▶ _INSTRUCTIONS FOR THE TASK_
Word for word, return each entry that follows, with every image removed.

______________________________

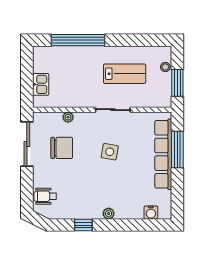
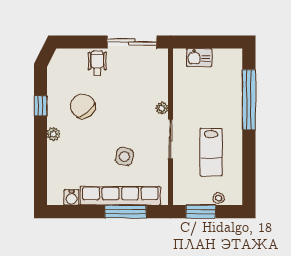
plant: (68, 117) -> (162, 108), moved
chair: (62, 148) -> (83, 106), moved, turned 142
side table: (110, 152) -> (124, 157), moved
wheelchair: (45, 196) -> (97, 63), moved
water cooler: (151, 213) -> (72, 198), moved, turned -90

______________________________

▶ _TASK ANSWER_
plant: (68, 117) -> (162, 108), moved
chair: (62, 148) -> (83, 106), moved, turned 142
side table: (110, 152) -> (124, 157), moved
wheelchair: (45, 196) -> (97, 63), moved
water cooler: (151, 213) -> (72, 198), moved, turned -90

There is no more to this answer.